Filter the records down to the lines that hold the word "button", and copy each of those lines.

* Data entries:
• • • • •
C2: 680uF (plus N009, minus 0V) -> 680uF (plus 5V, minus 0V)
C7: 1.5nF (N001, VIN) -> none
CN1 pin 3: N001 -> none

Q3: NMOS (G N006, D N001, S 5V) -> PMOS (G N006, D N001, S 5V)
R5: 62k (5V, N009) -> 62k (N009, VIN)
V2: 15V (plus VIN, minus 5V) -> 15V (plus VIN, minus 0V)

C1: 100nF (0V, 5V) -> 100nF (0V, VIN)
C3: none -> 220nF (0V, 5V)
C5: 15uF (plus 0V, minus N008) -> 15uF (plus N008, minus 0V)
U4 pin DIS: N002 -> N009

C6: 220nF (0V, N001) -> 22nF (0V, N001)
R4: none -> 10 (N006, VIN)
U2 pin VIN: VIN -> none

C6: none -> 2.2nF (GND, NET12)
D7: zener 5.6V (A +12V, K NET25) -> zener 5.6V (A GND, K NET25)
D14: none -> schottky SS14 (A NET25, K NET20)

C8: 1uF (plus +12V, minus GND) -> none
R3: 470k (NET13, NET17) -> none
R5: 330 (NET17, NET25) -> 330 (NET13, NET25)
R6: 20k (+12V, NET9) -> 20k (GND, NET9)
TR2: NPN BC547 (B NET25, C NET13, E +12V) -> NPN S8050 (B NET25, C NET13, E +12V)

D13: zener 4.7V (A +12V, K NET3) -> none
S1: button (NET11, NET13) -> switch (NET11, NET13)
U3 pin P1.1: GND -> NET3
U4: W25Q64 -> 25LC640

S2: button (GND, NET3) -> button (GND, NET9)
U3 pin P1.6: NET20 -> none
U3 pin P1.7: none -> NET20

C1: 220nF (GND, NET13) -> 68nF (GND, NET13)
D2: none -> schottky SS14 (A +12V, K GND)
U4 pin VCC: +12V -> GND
• • • • •
* TASK SOLUTION:
S1: button (NET11, NET13) -> switch (NET11, NET13)
S2: button (GND, NET3) -> button (GND, NET9)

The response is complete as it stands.